> Work to complete: Each entry below is to be printed verbatim.

> Record set:
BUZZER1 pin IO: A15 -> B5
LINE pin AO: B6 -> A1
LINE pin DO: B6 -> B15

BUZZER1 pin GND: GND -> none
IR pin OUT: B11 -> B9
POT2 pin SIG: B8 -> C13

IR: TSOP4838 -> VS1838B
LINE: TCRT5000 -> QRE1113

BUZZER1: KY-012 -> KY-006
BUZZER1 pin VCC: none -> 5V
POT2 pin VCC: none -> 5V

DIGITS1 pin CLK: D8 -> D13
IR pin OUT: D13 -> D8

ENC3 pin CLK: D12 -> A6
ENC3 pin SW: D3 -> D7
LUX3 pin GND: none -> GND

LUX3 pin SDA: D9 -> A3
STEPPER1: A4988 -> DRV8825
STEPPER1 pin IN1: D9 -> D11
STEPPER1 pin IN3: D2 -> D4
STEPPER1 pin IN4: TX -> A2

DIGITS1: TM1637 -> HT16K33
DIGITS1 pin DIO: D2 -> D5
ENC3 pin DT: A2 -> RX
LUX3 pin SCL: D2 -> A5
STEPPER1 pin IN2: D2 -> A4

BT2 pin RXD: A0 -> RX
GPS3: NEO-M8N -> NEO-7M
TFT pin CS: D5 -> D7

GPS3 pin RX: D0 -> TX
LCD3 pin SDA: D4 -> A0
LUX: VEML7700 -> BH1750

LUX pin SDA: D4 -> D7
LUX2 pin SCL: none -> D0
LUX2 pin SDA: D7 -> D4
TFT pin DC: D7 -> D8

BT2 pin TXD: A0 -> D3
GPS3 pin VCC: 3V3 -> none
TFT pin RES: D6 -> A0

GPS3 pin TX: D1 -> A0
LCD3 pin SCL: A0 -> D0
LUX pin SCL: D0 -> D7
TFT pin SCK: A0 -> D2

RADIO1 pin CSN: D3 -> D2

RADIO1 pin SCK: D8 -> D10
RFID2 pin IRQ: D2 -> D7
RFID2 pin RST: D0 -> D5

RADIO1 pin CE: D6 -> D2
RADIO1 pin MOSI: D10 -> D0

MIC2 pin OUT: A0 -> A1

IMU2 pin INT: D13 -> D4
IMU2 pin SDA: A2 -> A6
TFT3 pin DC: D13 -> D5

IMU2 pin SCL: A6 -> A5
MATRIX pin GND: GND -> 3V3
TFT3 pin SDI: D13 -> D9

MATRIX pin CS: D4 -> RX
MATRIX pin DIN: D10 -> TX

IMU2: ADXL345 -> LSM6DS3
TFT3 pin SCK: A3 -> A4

> Your solution:
BUZZER1 pin IO: A15 -> B5
LINE pin AO: B6 -> A1
LINE pin DO: B6 -> B15

BUZZER1 pin GND: GND -> none
IR pin OUT: B11 -> B9
POT2 pin SIG: B8 -> C13

IR: TSOP4838 -> VS1838B
LINE: TCRT5000 -> QRE1113

BUZZER1: KY-012 -> KY-006
BUZZER1 pin VCC: none -> 5V
POT2 pin VCC: none -> 5V

DIGITS1 pin CLK: D8 -> D13
IR pin OUT: D13 -> D8

ENC3 pin CLK: D12 -> A6
ENC3 pin SW: D3 -> D7
LUX3 pin GND: none -> GND

LUX3 pin SDA: D9 -> A3
STEPPER1: A4988 -> DRV8825
STEPPER1 pin IN1: D9 -> D11
STEPPER1 pin IN3: D2 -> D4
STEPPER1 pin IN4: TX -> A2

DIGITS1: TM1637 -> HT16K33
DIGITS1 pin DIO: D2 -> D5
ENC3 pin DT: A2 -> RX
LUX3 pin SCL: D2 -> A5
STEPPER1 pin IN2: D2 -> A4

BT2 pin RXD: A0 -> RX
GPS3: NEO-M8N -> NEO-7M
TFT pin CS: D5 -> D7

GPS3 pin RX: D0 -> TX
LCD3 pin SDA: D4 -> A0
LUX: VEML7700 -> BH1750

LUX pin SDA: D4 -> D7
LUX2 pin SCL: none -> D0
LUX2 pin SDA: D7 -> D4
TFT pin DC: D7 -> D8

BT2 pin TXD: A0 -> D3
GPS3 pin VCC: 3V3 -> none
TFT pin RES: D6 -> A0

GPS3 pin TX: D1 -> A0
LCD3 pin SCL: A0 -> D0
LUX pin SCL: D0 -> D7
TFT pin SCK: A0 -> D2

RADIO1 pin CSN: D3 -> D2

RADIO1 pin SCK: D8 -> D10
RFID2 pin IRQ: D2 -> D7
RFID2 pin RST: D0 -> D5

RADIO1 pin CE: D6 -> D2
RADIO1 pin MOSI: D10 -> D0

MIC2 pin OUT: A0 -> A1

IMU2 pin INT: D13 -> D4
IMU2 pin SDA: A2 -> A6
TFT3 pin DC: D13 -> D5

IMU2 pin SCL: A6 -> A5
MATRIX pin GND: GND -> 3V3
TFT3 pin SDI: D13 -> D9

MATRIX pin CS: D4 -> RX
MATRIX pin DIN: D10 -> TX

IMU2: ADXL345 -> LSM6DS3
TFT3 pin SCK: A3 -> A4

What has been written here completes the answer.